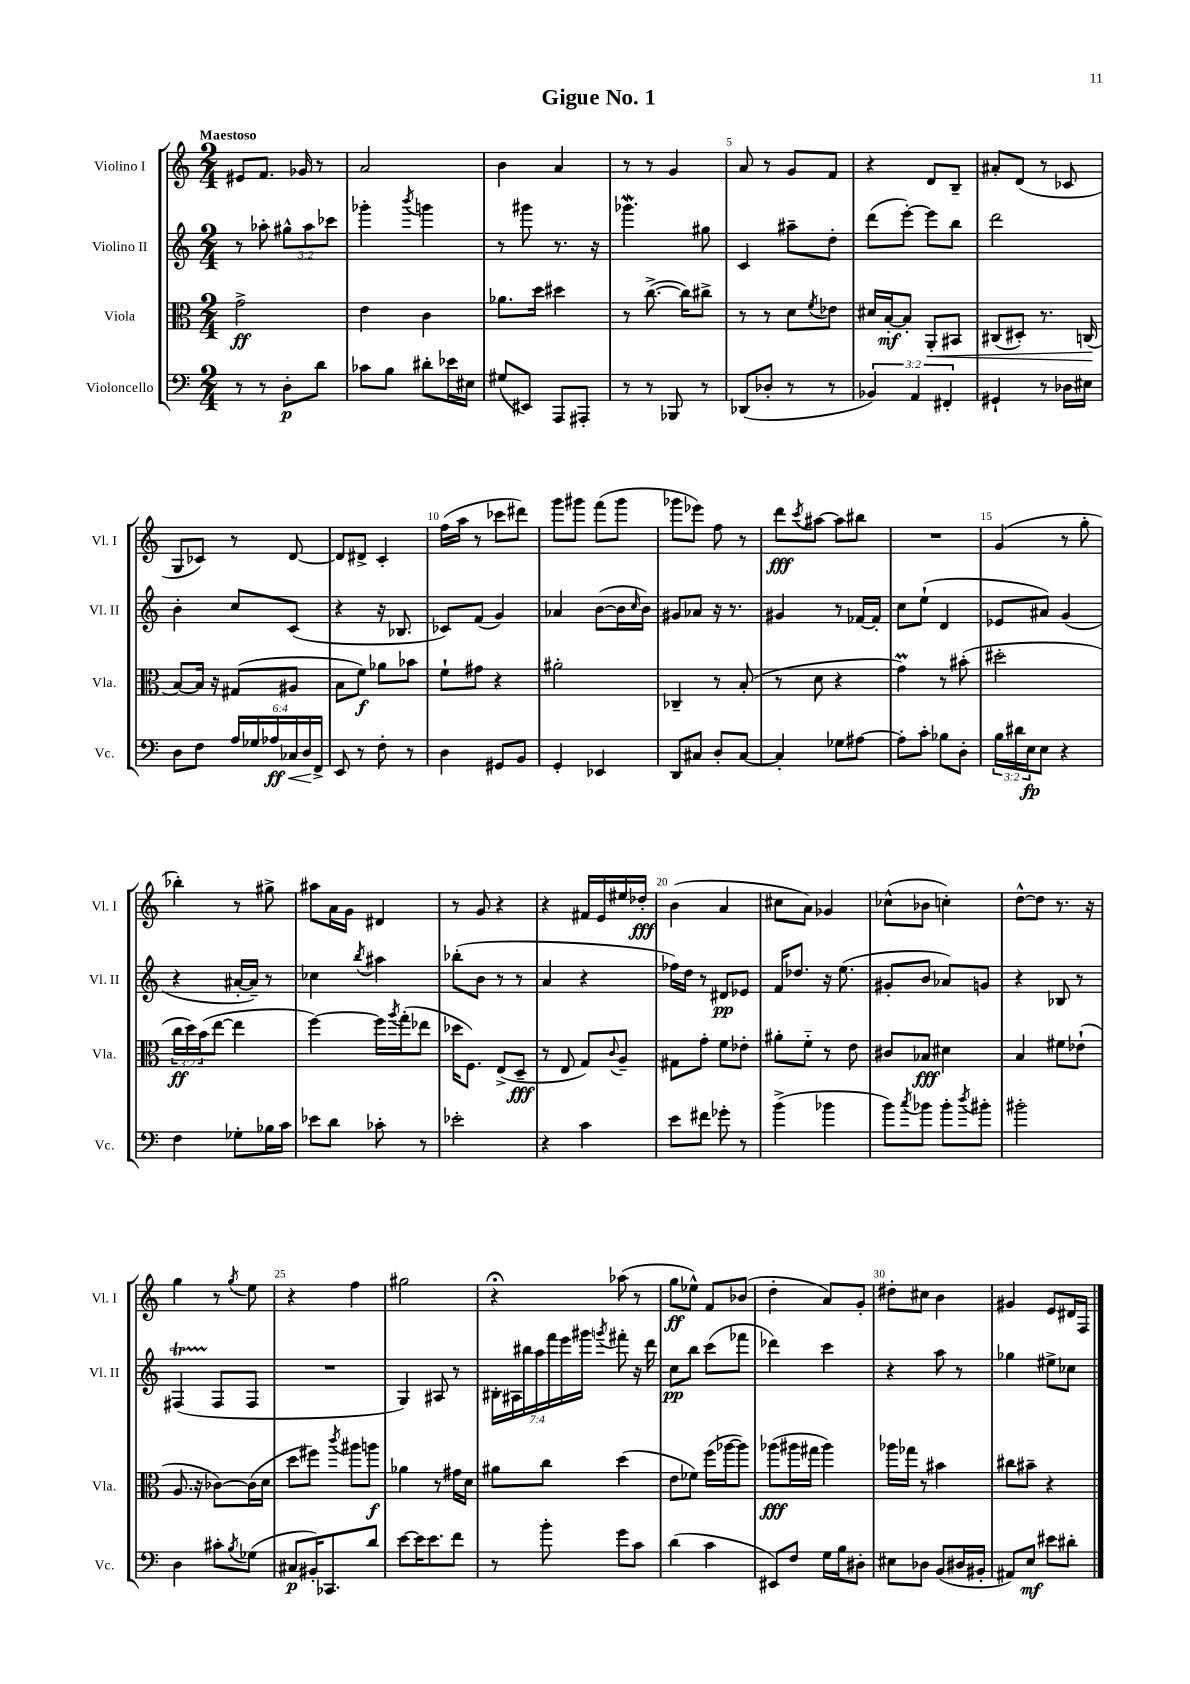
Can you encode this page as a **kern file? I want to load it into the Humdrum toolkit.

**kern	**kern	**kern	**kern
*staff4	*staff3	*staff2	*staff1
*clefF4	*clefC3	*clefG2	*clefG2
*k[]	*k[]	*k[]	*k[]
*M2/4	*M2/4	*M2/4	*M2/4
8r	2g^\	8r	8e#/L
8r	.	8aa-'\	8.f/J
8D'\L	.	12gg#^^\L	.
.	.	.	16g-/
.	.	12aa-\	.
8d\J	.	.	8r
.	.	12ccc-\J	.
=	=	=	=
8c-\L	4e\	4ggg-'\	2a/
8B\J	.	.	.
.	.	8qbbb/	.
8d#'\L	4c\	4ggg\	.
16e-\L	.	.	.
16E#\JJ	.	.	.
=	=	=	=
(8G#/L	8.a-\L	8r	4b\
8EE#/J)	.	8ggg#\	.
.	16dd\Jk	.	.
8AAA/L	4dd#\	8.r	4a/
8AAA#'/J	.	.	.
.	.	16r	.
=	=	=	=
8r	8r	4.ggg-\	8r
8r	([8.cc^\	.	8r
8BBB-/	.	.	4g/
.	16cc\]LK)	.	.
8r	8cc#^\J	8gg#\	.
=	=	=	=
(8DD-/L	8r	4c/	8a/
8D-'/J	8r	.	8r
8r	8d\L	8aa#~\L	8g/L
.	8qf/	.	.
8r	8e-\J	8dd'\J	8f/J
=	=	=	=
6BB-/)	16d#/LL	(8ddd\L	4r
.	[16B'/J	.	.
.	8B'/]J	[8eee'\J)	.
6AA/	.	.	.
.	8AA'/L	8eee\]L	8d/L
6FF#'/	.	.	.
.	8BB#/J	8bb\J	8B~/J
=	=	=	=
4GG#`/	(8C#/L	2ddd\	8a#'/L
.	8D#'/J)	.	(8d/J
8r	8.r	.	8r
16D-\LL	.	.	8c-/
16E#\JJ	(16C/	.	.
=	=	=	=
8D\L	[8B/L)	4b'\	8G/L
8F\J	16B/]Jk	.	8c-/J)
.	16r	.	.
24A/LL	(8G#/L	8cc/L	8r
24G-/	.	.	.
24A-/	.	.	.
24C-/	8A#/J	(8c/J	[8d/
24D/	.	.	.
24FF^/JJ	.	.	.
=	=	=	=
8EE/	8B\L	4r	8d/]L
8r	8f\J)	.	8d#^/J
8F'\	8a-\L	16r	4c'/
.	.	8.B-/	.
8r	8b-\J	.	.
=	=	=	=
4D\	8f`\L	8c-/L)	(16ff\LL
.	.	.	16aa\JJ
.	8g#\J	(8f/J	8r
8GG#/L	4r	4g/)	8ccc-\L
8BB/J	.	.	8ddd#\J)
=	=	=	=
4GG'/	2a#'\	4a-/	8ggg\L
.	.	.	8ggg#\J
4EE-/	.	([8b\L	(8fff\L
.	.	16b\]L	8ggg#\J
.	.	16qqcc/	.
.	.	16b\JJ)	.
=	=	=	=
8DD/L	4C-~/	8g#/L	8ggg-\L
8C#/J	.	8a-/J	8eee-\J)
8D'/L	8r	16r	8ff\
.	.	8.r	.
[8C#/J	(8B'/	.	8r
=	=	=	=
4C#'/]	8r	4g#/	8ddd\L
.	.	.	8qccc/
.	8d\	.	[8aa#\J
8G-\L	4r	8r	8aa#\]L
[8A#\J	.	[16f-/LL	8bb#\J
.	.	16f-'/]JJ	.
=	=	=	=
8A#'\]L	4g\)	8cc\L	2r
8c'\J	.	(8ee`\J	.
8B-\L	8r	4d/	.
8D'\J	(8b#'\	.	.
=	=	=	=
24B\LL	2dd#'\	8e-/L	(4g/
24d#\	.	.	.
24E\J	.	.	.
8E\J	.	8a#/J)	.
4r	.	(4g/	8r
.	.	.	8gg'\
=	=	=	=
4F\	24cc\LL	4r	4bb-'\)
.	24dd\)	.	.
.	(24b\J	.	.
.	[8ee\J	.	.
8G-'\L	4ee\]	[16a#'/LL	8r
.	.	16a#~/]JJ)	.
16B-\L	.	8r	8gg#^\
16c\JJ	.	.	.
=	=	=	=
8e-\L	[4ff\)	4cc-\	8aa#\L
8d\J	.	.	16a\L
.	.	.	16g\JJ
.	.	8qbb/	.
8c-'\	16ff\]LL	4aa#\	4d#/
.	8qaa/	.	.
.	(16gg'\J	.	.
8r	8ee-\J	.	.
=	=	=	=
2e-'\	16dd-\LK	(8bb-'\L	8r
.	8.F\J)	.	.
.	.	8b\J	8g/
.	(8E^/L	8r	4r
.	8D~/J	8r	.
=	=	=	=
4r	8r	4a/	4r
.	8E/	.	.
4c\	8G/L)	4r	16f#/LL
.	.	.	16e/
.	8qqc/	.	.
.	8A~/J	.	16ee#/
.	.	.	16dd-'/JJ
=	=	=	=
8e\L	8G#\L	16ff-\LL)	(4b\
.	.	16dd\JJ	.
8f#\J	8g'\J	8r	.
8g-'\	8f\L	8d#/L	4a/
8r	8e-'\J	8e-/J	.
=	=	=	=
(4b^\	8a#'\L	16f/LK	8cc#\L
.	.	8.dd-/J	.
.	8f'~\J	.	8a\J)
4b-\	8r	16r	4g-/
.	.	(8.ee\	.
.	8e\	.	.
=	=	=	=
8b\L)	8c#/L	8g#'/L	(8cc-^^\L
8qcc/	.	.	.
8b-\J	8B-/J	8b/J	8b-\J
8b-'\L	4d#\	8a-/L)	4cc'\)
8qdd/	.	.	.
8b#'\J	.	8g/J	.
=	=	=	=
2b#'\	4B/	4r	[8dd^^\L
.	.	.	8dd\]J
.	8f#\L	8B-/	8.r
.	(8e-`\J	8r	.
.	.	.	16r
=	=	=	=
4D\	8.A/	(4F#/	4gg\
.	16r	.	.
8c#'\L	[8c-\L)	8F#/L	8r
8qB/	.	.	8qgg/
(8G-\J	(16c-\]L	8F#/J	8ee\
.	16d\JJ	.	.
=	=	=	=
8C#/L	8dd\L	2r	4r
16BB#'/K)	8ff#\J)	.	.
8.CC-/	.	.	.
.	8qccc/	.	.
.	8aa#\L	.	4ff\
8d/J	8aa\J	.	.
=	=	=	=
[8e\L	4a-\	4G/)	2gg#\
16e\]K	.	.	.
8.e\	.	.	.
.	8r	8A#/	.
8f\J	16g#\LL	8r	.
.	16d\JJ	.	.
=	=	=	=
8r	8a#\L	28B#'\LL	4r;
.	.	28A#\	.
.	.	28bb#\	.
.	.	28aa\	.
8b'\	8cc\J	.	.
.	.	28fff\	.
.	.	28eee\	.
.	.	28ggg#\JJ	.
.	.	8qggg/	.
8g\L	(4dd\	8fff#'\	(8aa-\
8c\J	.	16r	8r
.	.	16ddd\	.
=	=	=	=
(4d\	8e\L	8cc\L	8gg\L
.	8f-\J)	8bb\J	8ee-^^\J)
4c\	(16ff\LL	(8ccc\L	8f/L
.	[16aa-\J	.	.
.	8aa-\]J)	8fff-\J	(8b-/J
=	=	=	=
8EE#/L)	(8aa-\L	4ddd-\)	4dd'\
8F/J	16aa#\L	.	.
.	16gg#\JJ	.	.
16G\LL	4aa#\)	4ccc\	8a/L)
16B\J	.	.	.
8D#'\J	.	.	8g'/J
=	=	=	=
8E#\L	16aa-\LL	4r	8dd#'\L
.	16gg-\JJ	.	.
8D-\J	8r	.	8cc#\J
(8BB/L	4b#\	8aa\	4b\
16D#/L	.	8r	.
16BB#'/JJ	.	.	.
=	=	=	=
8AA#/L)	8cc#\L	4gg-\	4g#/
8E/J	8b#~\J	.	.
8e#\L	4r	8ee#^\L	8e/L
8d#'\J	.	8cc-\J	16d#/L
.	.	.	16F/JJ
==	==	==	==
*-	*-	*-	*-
====
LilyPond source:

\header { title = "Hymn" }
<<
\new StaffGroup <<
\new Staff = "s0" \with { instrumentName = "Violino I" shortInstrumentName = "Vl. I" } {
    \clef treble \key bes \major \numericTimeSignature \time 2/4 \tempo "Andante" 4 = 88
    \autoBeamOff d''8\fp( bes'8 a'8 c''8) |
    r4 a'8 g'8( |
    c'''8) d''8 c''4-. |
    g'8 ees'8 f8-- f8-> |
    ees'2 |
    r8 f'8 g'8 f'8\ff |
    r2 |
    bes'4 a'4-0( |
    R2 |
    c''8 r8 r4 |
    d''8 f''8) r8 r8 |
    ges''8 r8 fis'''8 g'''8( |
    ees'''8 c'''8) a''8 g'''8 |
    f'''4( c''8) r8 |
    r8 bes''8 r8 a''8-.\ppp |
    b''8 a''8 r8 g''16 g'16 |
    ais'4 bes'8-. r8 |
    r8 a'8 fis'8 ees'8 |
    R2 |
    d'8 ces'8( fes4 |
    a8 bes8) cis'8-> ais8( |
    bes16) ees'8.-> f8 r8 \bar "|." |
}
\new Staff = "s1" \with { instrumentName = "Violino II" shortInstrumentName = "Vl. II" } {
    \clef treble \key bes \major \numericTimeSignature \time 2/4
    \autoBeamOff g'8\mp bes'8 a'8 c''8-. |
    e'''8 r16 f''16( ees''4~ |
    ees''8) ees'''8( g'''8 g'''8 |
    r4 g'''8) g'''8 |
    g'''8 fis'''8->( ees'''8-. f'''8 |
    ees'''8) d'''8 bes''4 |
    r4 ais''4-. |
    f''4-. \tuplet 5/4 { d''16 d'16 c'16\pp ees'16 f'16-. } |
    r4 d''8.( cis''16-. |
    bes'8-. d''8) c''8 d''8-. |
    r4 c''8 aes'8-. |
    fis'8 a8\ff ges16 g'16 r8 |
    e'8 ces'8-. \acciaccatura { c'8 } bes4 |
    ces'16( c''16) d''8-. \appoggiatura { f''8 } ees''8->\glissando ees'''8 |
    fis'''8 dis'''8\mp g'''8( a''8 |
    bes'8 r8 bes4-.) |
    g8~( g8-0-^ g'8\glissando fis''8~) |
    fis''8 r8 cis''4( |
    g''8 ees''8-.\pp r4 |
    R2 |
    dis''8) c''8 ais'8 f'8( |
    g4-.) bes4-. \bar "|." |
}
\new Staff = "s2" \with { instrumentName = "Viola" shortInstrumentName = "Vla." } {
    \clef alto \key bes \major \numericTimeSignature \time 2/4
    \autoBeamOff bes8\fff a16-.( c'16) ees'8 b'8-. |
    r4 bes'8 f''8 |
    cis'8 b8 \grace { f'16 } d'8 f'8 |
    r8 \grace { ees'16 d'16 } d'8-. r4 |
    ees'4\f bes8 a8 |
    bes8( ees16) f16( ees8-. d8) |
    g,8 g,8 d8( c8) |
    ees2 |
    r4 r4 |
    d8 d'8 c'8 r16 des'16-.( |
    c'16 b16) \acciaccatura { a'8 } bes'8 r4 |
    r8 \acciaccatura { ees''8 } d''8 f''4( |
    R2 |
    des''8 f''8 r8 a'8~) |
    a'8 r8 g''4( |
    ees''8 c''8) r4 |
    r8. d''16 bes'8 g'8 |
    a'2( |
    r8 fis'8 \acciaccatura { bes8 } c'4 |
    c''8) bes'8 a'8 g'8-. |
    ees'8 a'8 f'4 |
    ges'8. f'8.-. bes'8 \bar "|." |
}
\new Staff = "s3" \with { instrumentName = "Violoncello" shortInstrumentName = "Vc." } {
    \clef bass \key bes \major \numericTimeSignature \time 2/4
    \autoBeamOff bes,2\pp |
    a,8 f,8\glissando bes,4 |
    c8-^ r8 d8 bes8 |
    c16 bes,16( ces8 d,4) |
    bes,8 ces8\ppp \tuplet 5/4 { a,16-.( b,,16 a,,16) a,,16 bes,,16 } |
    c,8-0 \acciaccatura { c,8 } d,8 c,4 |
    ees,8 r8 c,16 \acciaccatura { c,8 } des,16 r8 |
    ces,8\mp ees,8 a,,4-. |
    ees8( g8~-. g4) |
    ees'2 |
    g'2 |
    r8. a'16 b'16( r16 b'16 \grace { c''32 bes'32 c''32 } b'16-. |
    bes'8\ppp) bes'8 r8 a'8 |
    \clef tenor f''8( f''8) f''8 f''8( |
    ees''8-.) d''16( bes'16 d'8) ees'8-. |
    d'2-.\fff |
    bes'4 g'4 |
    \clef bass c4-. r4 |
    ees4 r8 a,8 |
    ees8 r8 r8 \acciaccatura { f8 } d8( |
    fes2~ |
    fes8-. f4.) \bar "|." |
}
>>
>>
====
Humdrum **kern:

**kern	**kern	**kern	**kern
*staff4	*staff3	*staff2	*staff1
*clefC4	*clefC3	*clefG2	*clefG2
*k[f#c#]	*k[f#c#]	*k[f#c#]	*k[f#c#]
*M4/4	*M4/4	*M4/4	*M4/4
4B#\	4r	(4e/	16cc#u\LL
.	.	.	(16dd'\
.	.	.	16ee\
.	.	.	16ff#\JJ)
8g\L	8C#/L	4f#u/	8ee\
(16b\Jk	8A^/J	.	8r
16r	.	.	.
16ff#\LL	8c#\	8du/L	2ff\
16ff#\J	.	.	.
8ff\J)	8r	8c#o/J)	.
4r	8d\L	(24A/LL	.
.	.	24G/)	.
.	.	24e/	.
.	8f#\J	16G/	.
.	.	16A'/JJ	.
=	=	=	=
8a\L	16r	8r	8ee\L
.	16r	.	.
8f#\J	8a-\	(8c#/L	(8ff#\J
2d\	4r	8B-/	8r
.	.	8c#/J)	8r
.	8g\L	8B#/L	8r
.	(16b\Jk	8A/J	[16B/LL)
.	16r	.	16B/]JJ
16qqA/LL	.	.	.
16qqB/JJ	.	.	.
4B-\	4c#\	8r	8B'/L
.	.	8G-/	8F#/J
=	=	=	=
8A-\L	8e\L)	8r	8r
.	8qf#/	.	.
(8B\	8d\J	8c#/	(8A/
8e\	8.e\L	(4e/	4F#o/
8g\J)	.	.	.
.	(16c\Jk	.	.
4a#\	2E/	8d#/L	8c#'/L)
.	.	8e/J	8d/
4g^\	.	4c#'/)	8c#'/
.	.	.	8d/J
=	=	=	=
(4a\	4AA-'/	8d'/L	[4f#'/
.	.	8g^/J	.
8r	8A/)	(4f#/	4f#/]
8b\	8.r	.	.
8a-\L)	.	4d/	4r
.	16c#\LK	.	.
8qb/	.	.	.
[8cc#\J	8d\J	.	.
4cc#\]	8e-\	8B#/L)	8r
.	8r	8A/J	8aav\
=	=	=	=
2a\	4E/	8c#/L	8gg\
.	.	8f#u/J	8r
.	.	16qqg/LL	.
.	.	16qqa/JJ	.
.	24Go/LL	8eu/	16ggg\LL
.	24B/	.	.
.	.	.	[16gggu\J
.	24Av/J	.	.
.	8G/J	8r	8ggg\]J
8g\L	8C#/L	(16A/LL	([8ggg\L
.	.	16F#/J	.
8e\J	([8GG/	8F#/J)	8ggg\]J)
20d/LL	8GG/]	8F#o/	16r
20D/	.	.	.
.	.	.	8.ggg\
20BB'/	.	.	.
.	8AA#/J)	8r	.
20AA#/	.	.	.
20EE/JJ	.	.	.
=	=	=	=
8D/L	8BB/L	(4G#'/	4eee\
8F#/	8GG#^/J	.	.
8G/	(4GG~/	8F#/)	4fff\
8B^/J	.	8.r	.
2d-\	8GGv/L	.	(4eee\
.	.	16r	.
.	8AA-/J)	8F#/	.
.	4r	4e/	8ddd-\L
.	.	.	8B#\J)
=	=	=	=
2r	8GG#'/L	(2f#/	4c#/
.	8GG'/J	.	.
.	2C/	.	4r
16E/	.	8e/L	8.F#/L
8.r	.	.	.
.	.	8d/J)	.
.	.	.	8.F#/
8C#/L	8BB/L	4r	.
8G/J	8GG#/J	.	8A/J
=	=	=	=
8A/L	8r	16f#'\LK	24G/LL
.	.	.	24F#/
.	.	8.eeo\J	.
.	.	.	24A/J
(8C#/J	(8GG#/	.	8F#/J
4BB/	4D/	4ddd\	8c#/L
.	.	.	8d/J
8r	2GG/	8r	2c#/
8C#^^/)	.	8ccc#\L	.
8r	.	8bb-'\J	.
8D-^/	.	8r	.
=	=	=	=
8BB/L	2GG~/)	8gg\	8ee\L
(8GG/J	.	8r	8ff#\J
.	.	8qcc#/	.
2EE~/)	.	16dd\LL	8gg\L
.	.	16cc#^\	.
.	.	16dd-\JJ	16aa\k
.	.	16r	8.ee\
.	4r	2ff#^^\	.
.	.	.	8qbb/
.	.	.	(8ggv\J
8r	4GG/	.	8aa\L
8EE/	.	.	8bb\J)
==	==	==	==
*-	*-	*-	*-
====
Pull out each line above that contains the string "Humdrum". Treat uppercase and lowercase as different.

RESULT FOR THIS TASK >>
Can you encode this page as a **kern file? I want to load it into the Humdrum toolkit.
Humdrum **kern:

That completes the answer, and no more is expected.